_Instructions to follow_
Return every one of the following lines word for word, changing nothing.

_Supplied material_
◇ ◇ ◇ ◇
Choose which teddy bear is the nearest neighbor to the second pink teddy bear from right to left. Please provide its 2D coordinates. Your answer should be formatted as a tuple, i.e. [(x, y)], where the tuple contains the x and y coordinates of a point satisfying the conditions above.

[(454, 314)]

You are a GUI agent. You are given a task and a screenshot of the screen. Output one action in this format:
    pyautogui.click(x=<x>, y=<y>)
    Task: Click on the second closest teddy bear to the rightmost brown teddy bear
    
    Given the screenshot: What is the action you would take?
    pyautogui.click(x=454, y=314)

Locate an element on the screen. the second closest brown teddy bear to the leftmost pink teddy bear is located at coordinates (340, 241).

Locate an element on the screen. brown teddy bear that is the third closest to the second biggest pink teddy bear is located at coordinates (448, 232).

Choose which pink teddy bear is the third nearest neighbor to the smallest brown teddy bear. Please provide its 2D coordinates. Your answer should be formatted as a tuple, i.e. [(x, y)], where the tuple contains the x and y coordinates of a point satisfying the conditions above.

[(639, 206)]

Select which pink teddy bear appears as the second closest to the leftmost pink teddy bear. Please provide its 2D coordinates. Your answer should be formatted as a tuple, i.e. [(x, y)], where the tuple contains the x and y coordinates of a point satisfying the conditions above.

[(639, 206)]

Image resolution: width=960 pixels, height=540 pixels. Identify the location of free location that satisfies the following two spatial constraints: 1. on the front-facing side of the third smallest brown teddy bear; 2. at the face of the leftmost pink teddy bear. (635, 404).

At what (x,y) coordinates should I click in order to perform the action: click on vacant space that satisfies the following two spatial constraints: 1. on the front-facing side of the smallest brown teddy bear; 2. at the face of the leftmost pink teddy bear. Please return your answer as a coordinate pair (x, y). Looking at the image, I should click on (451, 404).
◇ ◇ ◇ ◇
_Output for this task_
Choose which teddy bear is the nearest neighbor to the second pink teddy bear from right to left. Please provide its 2D coordinates. Your answer should be formatted as a tuple, i.e. [(x, y)], where the tuple contains the x and y coordinates of a point satisfying the conditions above.

[(454, 314)]

You are a GUI agent. You are given a task and a screenshot of the screen. Output one action in this format:
    pyautogui.click(x=<x>, y=<y>)
    Task: Click on the second closest teddy bear to the rightmost brown teddy bear
    
    Given the screenshot: What is the action you would take?
    pyautogui.click(x=454, y=314)

Locate an element on the screen. the second closest brown teddy bear to the leftmost pink teddy bear is located at coordinates (340, 241).

Locate an element on the screen. brown teddy bear that is the third closest to the second biggest pink teddy bear is located at coordinates (448, 232).

Choose which pink teddy bear is the third nearest neighbor to the smallest brown teddy bear. Please provide its 2D coordinates. Your answer should be formatted as a tuple, i.e. [(x, y)], where the tuple contains the x and y coordinates of a point satisfying the conditions above.

[(639, 206)]

Select which pink teddy bear appears as the second closest to the leftmost pink teddy bear. Please provide its 2D coordinates. Your answer should be formatted as a tuple, i.e. [(x, y)], where the tuple contains the x and y coordinates of a point satisfying the conditions above.

[(639, 206)]

Image resolution: width=960 pixels, height=540 pixels. Identify the location of free location that satisfies the following two spatial constraints: 1. on the front-facing side of the third smallest brown teddy bear; 2. at the face of the leftmost pink teddy bear. (635, 404).

At what (x,y) coordinates should I click in order to perform the action: click on vacant space that satisfies the following two spatial constraints: 1. on the front-facing side of the smallest brown teddy bear; 2. at the face of the leftmost pink teddy bear. Please return your answer as a coordinate pair (x, y). Looking at the image, I should click on (451, 404).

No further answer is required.